→ **DESCRIPTION OF THE TASK**:
In your copy, each line below is repeated exactly and no image appears.

→ **THE DATA**:

++++++

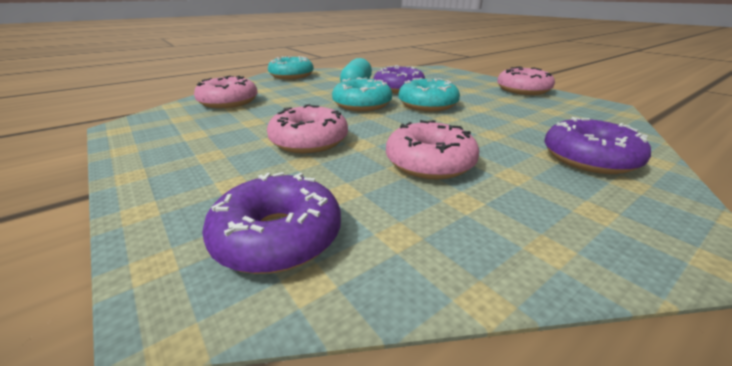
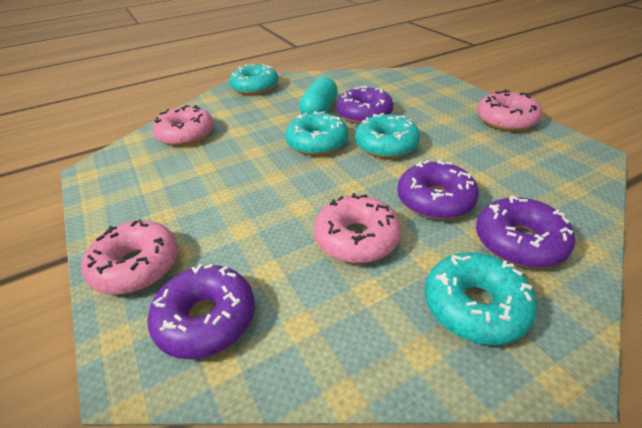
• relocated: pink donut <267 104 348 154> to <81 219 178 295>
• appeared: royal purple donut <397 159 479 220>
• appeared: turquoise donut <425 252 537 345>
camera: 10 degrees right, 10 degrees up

++++++

→ **OUTPUT OF THE EXERCISE**:
• relocated: pink donut <267 104 348 154> to <81 219 178 295>
• appeared: royal purple donut <397 159 479 220>
• appeared: turquoise donut <425 252 537 345>
camera: 10 degrees right, 10 degrees up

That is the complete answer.